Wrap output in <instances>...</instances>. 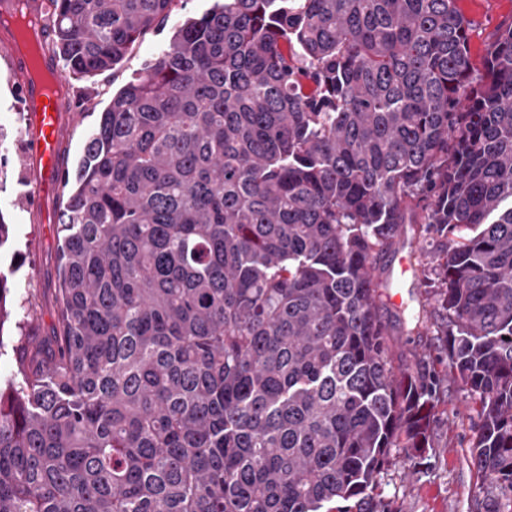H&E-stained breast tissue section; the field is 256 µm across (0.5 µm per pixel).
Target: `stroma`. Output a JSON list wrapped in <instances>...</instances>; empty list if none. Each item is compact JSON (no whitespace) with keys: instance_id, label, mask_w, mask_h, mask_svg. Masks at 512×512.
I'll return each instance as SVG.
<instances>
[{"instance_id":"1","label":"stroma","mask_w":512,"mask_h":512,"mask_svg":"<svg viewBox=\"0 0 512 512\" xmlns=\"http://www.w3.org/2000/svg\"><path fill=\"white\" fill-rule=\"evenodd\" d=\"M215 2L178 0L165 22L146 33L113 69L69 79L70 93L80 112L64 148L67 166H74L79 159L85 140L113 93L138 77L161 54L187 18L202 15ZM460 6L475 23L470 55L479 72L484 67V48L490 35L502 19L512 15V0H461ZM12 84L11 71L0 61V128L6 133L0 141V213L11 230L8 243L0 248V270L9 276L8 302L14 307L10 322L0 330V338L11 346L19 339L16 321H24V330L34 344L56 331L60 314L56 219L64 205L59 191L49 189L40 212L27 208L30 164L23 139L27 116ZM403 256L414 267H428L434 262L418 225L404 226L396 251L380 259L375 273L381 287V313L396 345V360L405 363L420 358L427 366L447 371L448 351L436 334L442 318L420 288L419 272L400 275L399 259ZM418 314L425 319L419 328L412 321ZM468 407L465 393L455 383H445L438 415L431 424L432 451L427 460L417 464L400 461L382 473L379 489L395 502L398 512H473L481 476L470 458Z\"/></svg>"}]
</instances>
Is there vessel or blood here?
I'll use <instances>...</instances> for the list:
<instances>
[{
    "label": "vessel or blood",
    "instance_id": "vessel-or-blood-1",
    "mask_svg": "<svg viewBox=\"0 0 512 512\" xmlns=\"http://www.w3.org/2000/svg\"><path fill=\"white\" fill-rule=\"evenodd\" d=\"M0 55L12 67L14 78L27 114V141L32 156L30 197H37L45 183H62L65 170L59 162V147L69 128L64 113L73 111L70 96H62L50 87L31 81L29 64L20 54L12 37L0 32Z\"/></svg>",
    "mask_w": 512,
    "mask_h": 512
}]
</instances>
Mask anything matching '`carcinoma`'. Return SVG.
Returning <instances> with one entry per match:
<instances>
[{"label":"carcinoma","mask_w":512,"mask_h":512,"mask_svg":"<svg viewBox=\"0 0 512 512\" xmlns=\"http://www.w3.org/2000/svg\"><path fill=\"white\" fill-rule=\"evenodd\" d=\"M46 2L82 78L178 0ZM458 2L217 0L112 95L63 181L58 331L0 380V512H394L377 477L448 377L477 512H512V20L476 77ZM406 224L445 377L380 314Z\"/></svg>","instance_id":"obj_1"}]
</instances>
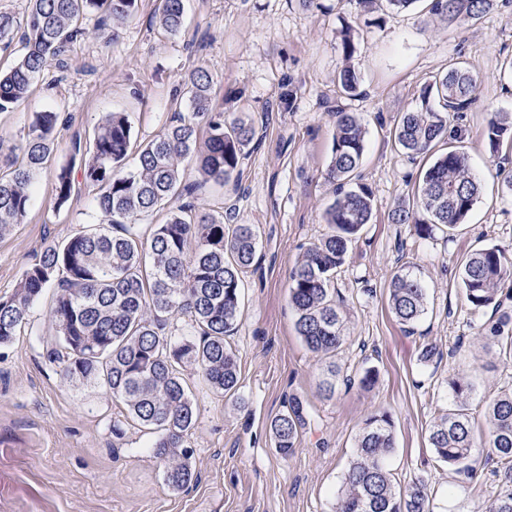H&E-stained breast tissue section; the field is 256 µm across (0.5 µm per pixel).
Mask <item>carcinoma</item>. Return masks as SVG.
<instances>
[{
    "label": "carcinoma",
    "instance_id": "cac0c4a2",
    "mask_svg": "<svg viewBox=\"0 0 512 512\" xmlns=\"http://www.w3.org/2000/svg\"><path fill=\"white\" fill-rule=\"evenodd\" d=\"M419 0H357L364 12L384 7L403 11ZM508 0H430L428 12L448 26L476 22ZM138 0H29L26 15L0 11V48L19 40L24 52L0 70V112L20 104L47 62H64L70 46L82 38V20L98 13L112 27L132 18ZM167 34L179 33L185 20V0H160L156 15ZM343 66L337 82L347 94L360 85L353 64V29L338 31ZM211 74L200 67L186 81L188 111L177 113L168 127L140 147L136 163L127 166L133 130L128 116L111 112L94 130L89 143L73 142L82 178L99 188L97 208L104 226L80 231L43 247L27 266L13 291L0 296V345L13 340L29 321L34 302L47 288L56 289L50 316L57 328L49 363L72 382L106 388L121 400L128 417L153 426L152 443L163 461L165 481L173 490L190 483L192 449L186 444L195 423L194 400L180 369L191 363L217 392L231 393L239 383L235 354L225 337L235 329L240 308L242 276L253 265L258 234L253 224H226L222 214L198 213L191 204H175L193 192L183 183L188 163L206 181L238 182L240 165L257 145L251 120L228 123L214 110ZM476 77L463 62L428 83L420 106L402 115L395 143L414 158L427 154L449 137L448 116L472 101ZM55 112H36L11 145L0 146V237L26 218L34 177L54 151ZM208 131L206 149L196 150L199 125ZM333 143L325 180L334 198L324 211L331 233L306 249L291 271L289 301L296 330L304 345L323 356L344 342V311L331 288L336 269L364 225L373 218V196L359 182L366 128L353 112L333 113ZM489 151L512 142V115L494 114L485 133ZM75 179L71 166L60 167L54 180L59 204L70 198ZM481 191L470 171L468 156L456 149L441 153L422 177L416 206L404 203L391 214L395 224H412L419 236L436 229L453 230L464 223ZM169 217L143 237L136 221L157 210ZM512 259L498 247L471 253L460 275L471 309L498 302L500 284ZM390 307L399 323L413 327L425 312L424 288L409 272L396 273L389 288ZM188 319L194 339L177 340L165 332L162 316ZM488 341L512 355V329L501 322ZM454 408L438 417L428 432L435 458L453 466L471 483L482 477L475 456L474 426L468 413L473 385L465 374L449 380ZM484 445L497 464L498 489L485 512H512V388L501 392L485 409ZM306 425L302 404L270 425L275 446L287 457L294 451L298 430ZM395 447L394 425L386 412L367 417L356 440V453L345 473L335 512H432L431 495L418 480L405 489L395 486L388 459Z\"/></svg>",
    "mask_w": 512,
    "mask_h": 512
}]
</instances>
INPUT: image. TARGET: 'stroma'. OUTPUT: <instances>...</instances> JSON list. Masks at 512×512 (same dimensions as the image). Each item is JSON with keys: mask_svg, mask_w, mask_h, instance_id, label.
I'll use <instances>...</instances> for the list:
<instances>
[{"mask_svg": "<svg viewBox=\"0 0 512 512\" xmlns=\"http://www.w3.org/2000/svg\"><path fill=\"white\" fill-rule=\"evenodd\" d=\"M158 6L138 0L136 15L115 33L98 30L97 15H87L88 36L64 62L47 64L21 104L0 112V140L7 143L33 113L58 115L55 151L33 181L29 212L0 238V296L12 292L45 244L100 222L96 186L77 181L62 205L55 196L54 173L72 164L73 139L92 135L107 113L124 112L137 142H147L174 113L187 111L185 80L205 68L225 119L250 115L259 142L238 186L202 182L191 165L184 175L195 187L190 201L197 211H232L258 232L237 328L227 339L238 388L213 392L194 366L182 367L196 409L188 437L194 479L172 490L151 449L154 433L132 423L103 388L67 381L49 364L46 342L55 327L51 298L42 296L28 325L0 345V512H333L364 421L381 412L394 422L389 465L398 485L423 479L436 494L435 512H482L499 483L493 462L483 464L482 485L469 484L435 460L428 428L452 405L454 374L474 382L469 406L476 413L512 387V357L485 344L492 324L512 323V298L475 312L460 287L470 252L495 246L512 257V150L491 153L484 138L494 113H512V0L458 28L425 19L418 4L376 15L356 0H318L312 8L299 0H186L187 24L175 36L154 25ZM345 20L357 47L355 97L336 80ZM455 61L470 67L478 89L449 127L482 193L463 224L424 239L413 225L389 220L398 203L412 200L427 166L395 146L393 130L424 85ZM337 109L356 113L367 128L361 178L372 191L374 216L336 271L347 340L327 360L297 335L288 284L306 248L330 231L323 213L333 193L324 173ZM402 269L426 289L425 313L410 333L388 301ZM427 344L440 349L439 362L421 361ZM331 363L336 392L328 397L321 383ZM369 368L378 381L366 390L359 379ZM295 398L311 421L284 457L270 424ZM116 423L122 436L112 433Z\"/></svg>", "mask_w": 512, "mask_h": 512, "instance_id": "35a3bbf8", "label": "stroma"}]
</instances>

----

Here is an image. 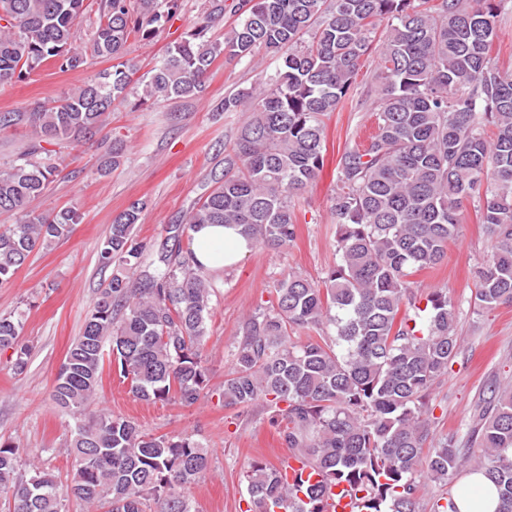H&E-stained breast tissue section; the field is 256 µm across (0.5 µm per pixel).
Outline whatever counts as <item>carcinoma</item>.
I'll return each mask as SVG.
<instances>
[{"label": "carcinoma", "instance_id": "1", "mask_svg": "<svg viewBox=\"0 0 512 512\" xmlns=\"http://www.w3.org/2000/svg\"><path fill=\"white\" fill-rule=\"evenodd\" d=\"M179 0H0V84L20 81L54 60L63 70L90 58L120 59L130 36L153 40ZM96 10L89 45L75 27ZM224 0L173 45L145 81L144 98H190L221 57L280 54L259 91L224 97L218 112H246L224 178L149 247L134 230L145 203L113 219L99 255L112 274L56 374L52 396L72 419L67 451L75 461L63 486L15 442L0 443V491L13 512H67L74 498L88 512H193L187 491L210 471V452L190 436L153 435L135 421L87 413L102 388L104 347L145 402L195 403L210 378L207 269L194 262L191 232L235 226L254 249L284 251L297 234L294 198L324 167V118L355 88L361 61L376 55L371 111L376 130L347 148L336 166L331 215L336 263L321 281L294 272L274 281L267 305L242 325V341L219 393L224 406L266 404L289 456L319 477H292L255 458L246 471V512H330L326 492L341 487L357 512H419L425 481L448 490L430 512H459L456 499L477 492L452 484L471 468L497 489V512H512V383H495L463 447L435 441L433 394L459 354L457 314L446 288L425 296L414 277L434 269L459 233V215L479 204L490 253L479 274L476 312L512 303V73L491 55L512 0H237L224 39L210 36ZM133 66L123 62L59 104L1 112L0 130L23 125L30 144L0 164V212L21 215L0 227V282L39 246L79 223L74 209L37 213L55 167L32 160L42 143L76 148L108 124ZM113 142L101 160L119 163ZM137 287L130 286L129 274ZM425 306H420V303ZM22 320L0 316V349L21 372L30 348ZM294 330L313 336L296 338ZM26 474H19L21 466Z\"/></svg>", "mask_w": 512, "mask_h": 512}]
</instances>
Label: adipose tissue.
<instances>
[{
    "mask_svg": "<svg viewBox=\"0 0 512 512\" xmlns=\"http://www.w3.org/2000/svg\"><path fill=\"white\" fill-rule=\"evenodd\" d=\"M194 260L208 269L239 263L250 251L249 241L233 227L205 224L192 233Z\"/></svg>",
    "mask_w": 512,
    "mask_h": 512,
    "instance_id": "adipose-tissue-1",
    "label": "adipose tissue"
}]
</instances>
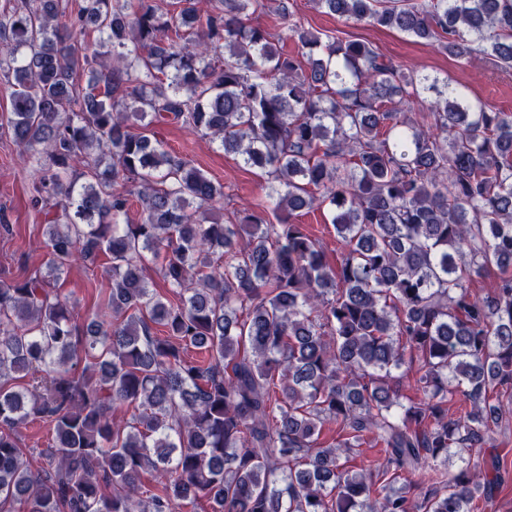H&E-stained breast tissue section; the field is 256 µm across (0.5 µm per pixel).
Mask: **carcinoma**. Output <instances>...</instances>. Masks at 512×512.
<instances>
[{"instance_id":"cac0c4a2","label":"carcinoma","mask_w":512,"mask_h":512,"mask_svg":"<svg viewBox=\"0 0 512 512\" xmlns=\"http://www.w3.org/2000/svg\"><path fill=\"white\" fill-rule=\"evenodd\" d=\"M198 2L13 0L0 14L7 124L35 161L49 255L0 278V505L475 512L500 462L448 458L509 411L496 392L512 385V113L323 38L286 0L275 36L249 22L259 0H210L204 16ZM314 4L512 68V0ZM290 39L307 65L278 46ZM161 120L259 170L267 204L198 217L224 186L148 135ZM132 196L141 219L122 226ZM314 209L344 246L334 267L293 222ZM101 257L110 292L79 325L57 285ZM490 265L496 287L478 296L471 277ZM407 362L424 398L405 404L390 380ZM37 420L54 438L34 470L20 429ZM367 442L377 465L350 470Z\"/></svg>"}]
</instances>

----

*Exercise prompt*. Find every line in the records above that contains the word "JSON", and copy each one.

*Worked answer*.
Target: `stroma`. Output a JSON list wrapped in <instances>...</instances>; empty list if none. Each item is compact JSON (no whitespace) with keys: instance_id, label, mask_w, mask_h, mask_svg. Masks at 512×512.
INPUT: image. TARGET: 'stroma'. OUTPUT: <instances>...</instances> JSON list. Masks at 512×512 (same dimensions as the image). Each item is JSON with keys: mask_svg, mask_w, mask_h, instance_id, label.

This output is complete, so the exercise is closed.